** RECORDS FOR PROCESSING **
----

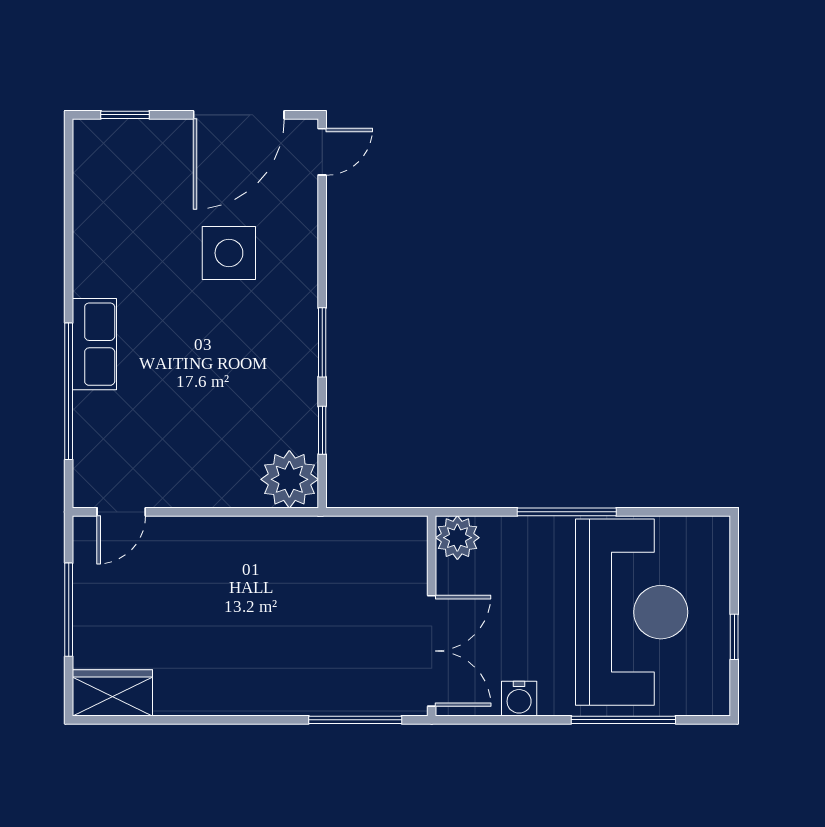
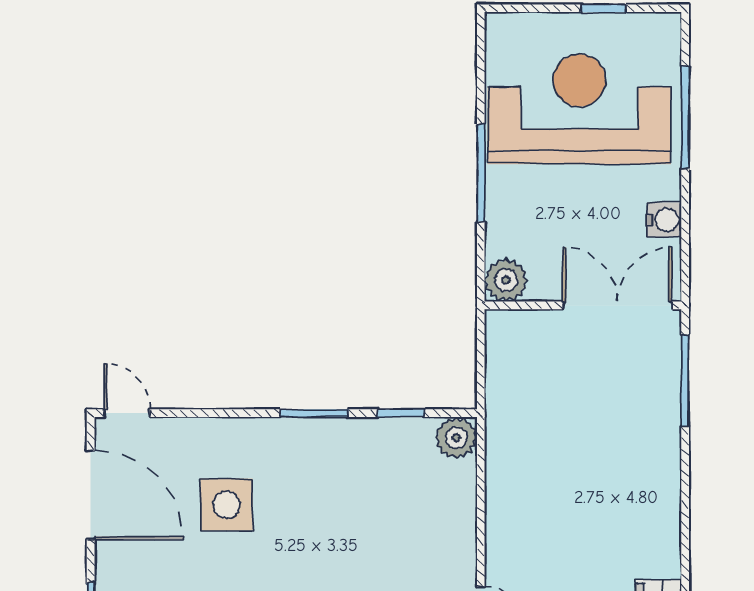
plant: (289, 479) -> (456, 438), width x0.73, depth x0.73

----

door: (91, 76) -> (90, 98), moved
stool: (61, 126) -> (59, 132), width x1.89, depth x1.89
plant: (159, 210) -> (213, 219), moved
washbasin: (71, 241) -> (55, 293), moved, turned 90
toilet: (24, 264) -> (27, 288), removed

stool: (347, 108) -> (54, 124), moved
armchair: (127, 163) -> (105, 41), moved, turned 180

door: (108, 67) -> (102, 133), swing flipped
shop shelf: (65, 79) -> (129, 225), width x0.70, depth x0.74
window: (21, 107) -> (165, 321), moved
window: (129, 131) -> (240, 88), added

----

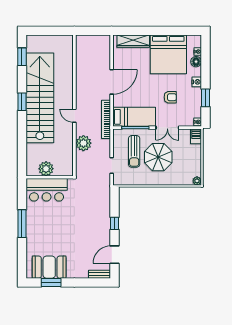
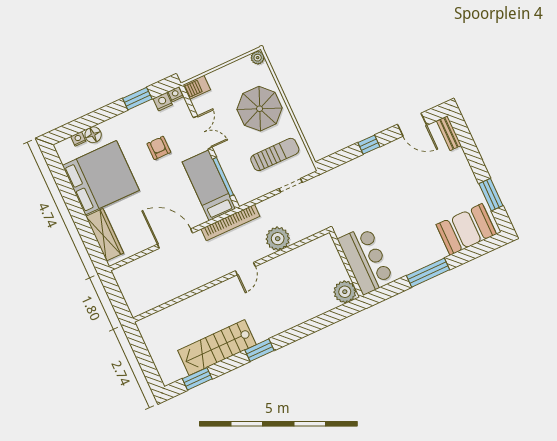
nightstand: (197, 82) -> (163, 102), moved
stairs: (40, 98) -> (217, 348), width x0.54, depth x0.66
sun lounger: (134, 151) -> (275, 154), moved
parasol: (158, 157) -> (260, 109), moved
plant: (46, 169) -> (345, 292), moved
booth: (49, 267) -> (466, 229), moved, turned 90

----

** WHAT THE TASK REQUIRES **
Search the listing above for the string "plant" and return each line it appears on.

** FINISHED TASK **
plant: (289, 479) -> (456, 438), width x0.73, depth x0.73
plant: (159, 210) -> (213, 219), moved
plant: (46, 169) -> (345, 292), moved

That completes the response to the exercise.